• **About this exercise**
Transcribe every entry word for word, but drop the pictures.

[[ Source data, beginning ]]

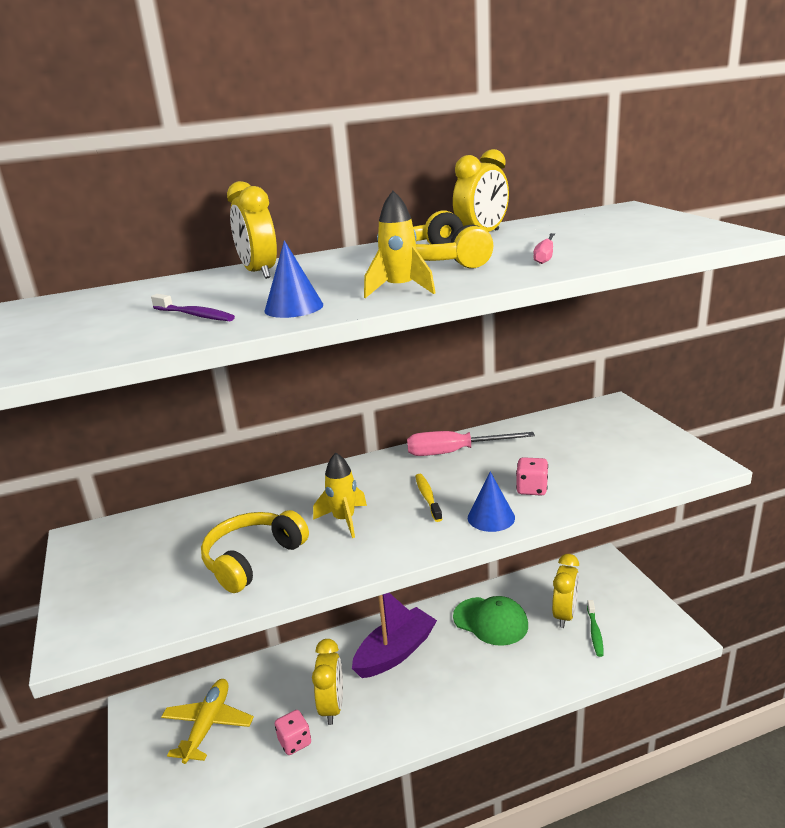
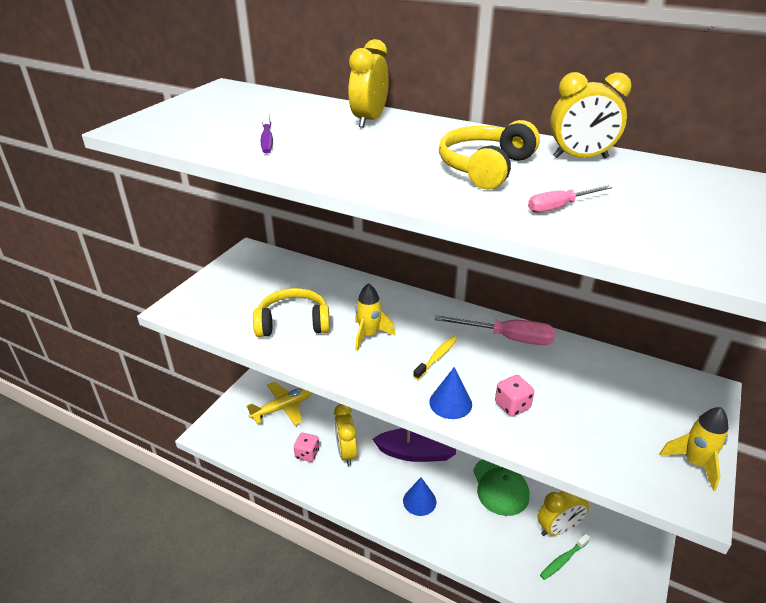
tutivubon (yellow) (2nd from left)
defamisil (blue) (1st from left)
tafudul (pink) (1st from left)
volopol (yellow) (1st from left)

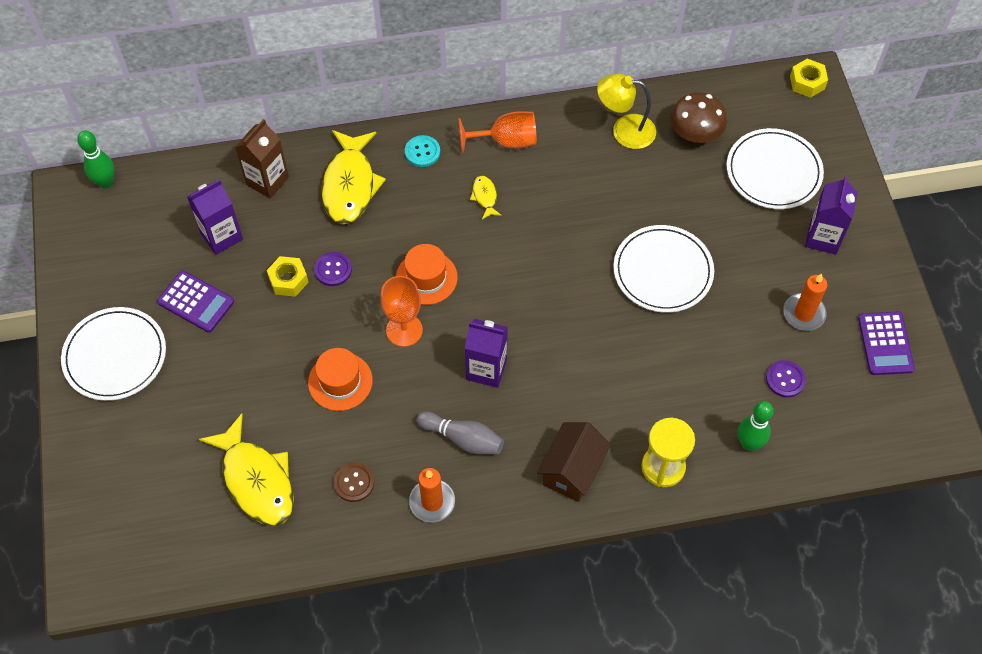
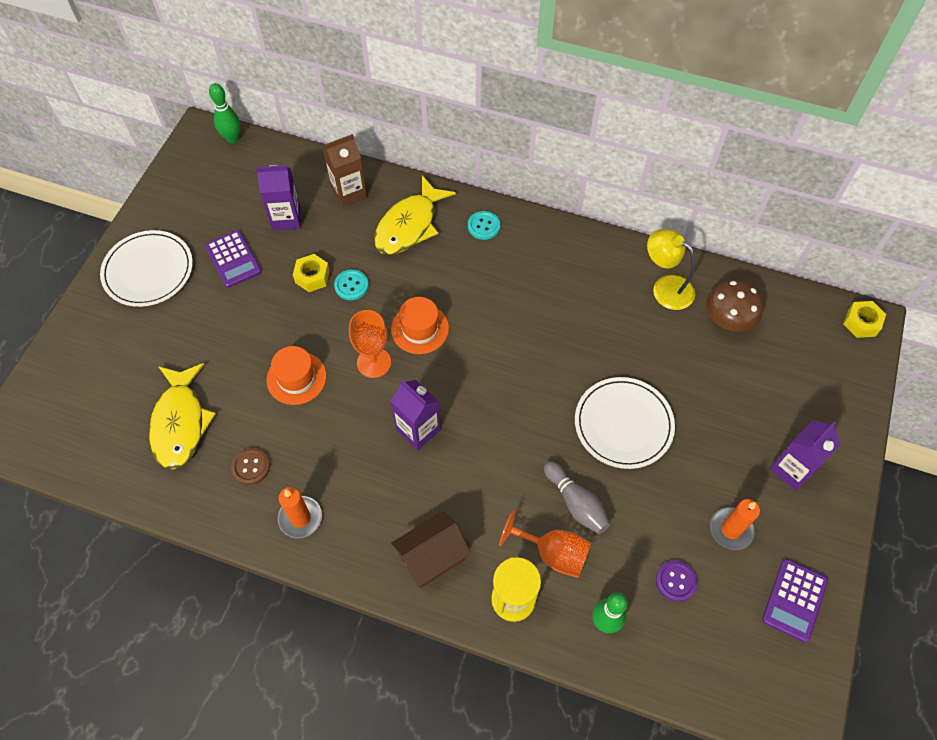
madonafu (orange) (2nd from left)
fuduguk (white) (3rd from left in the first image)
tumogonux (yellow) (3rd from left in the first image)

[[ Source data, end ]]

• **Output for this task**
tutivubon (yellow) (2nd from left)
defamisil (blue) (1st from left)
tafudul (pink) (1st from left)
volopol (yellow) (1st from left)

madonafu (orange) (2nd from left)
fuduguk (white) (3rd from left in the first image)
tumogonux (yellow) (3rd from left in the first image)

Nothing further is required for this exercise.